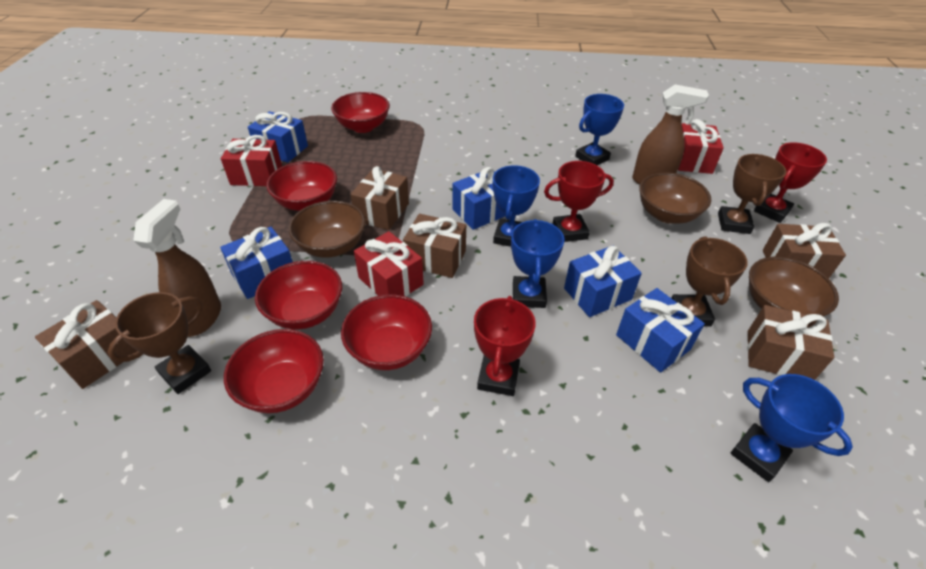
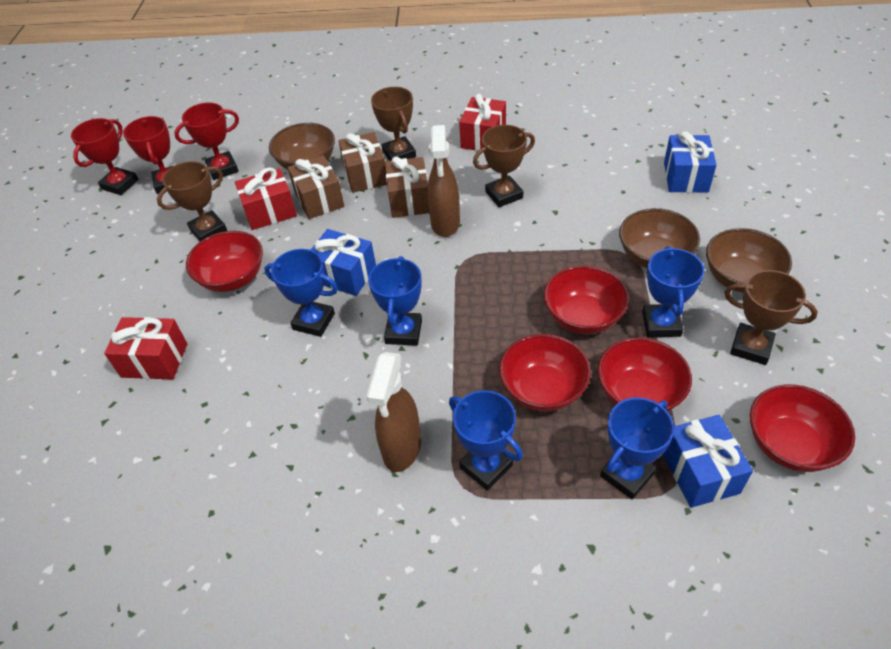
blue gift: 5 -> 3
blue trophy: 4 -> 5
brown gift: 5 -> 3
brown trophy: 3 -> 4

# Exercise objective
Repeat the listing in full and exactly. Leave any pictures out.

# Response for this exercise
blue gift: 5 -> 3
blue trophy: 4 -> 5
brown gift: 5 -> 3
brown trophy: 3 -> 4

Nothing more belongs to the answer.